● Dataset entries:
• • •

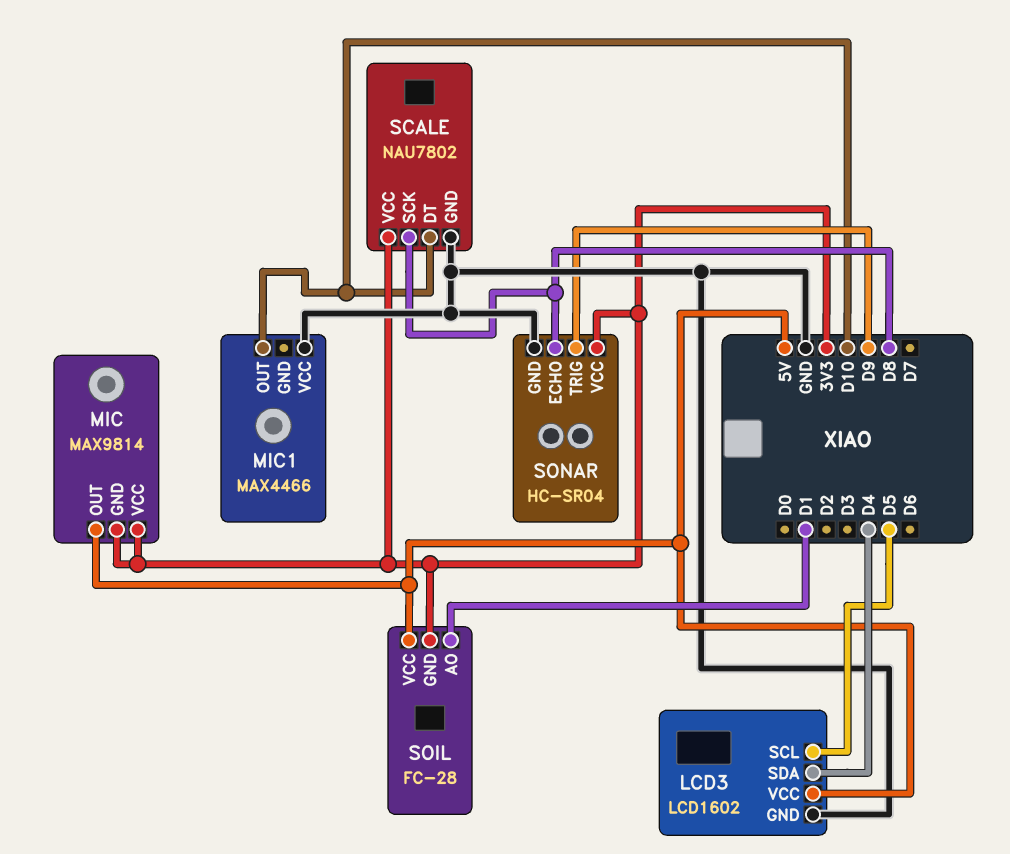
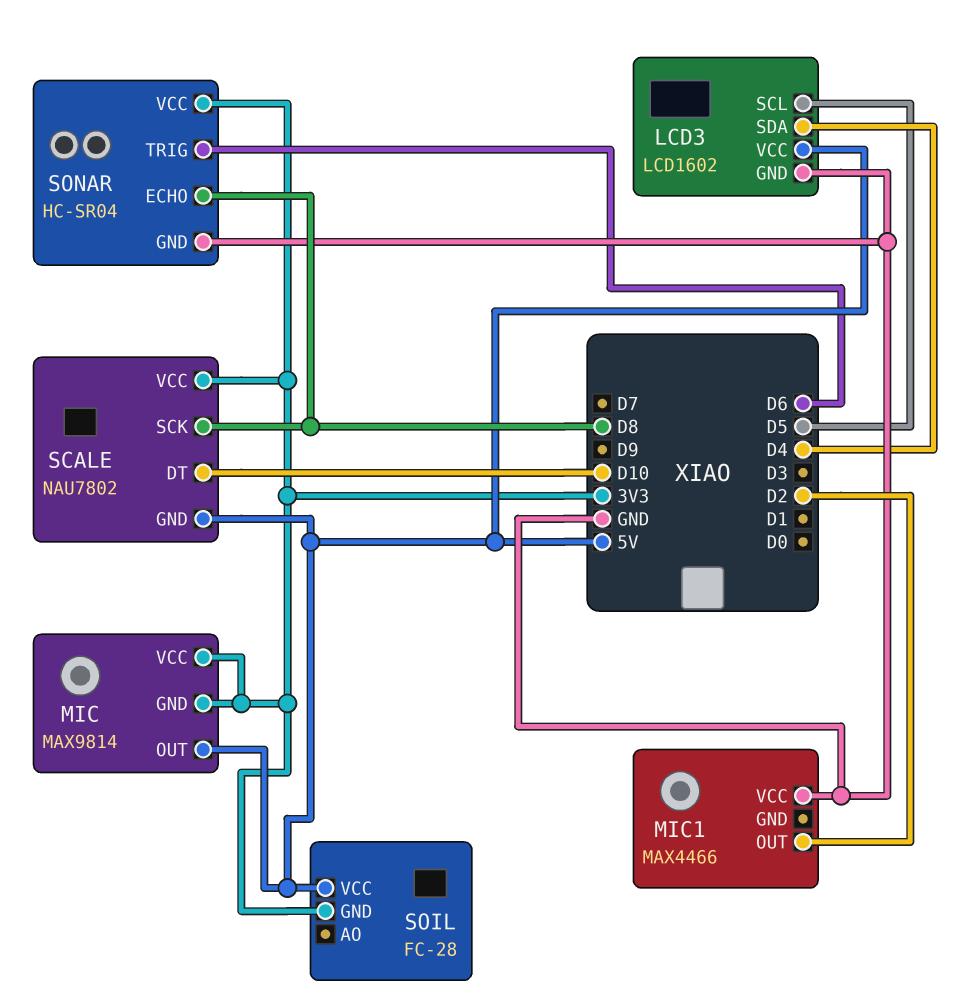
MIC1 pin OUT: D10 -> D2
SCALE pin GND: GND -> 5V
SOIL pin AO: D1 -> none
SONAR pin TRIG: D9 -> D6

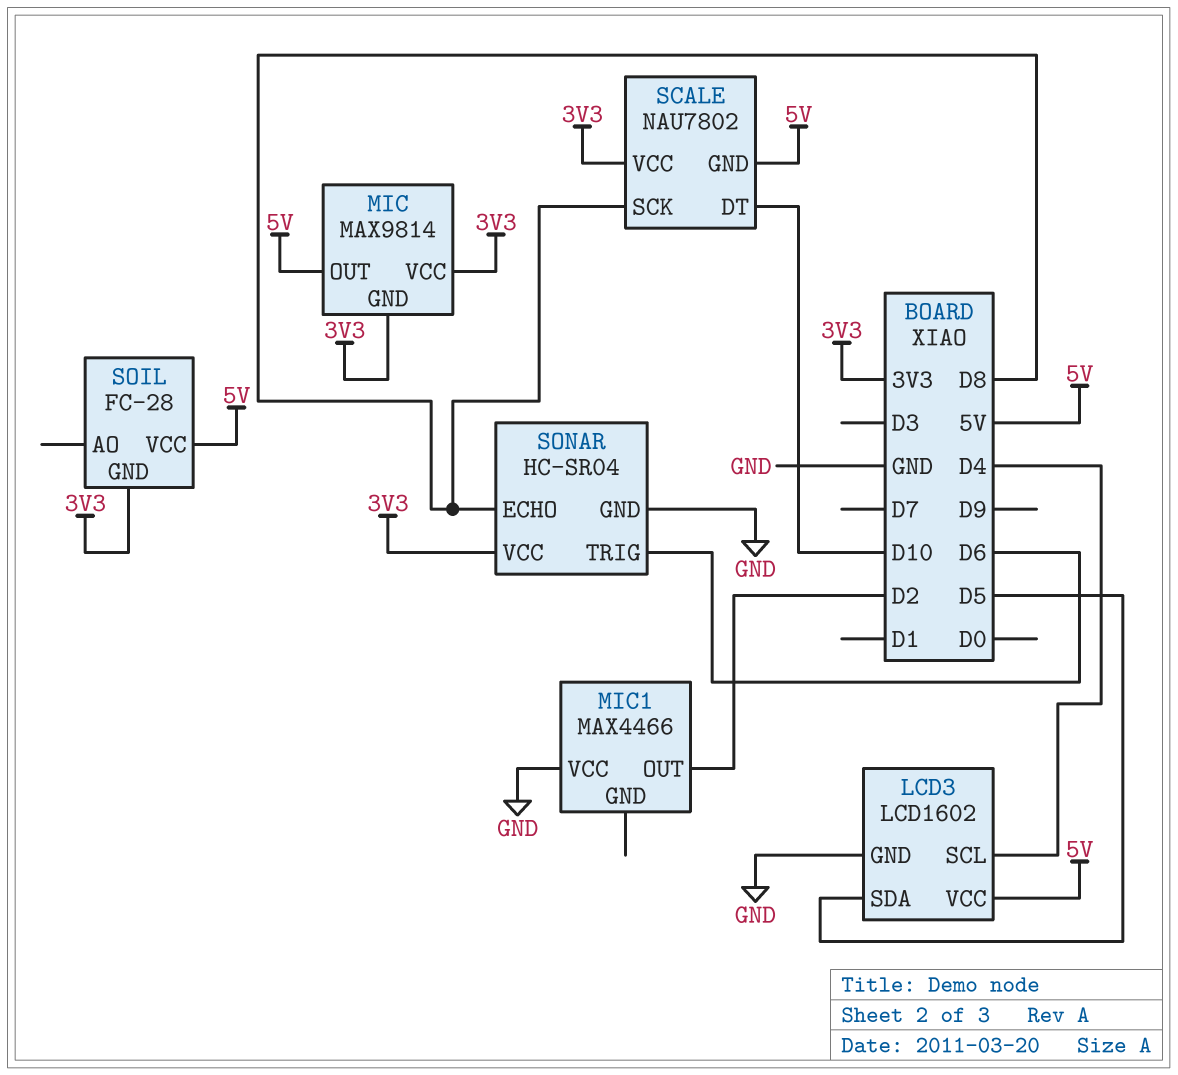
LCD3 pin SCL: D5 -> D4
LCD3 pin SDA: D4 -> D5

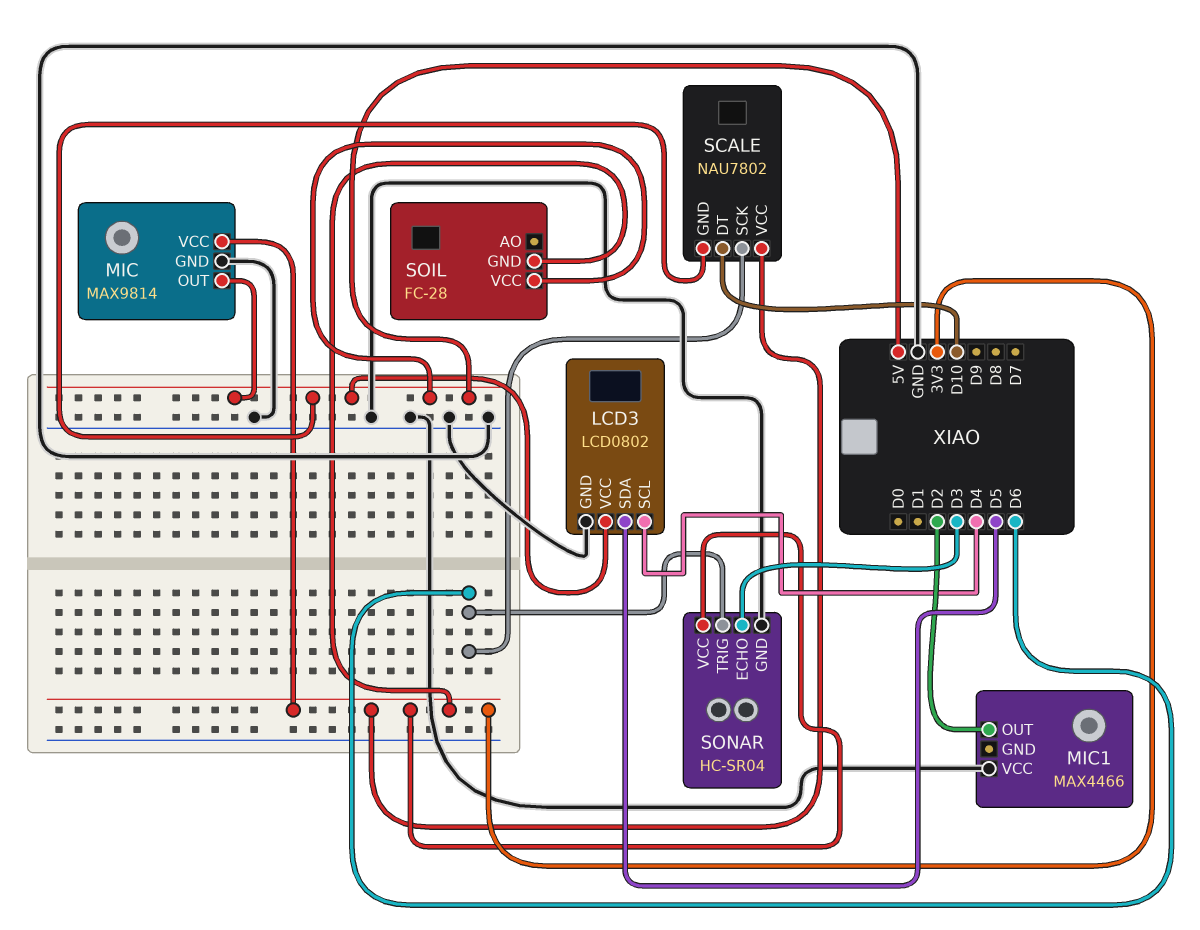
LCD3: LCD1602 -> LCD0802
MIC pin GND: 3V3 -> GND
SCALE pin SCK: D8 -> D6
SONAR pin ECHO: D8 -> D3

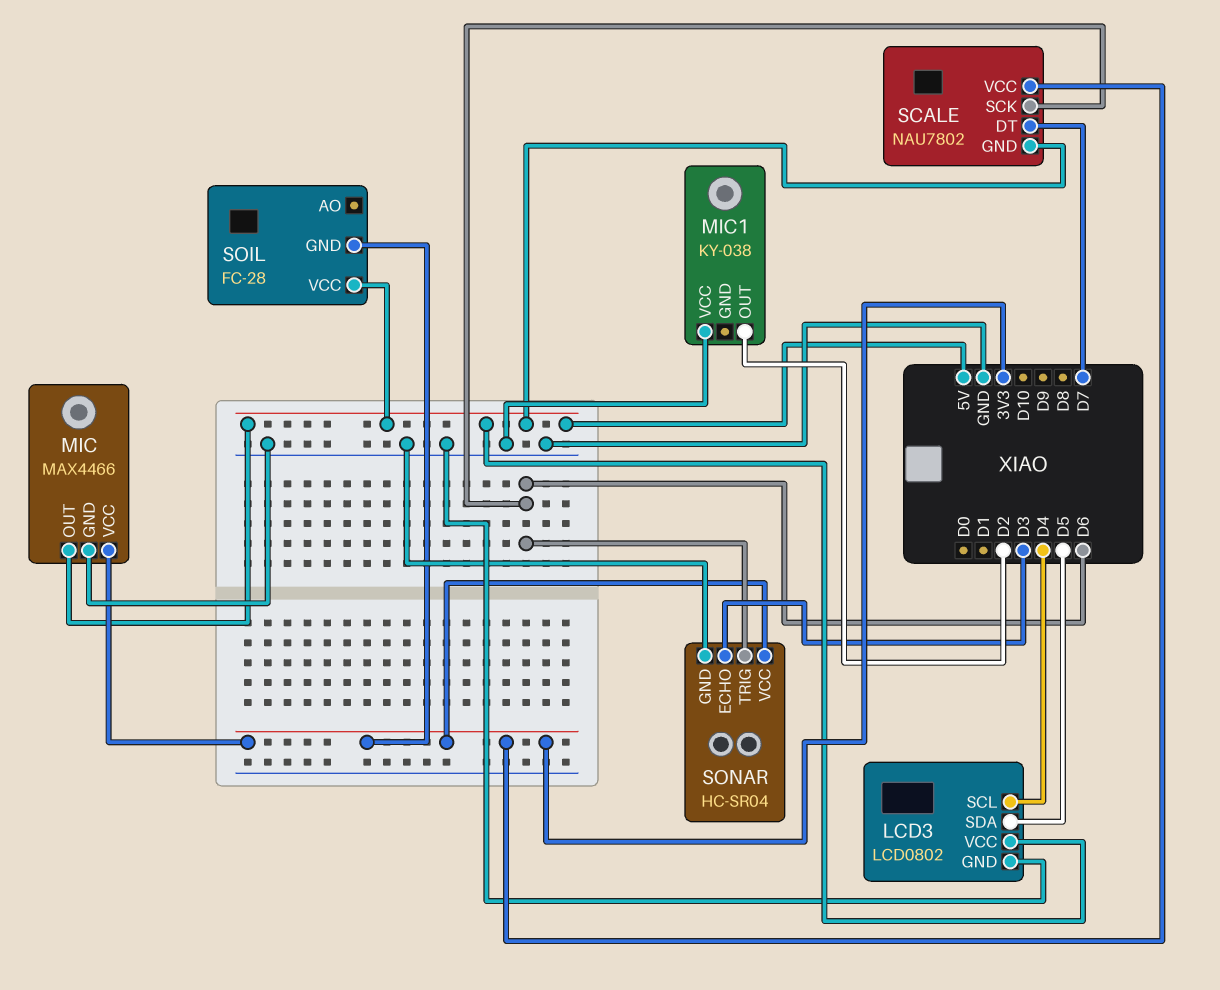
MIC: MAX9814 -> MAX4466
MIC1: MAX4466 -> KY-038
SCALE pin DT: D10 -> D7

• • •

Restate the entries verbatim and exclude any pictures.

MIC1 pin OUT: D10 -> D2
SCALE pin GND: GND -> 5V
SOIL pin AO: D1 -> none
SONAR pin TRIG: D9 -> D6

LCD3 pin SCL: D5 -> D4
LCD3 pin SDA: D4 -> D5

LCD3: LCD1602 -> LCD0802
MIC pin GND: 3V3 -> GND
SCALE pin SCK: D8 -> D6
SONAR pin ECHO: D8 -> D3

MIC: MAX9814 -> MAX4466
MIC1: MAX4466 -> KY-038
SCALE pin DT: D10 -> D7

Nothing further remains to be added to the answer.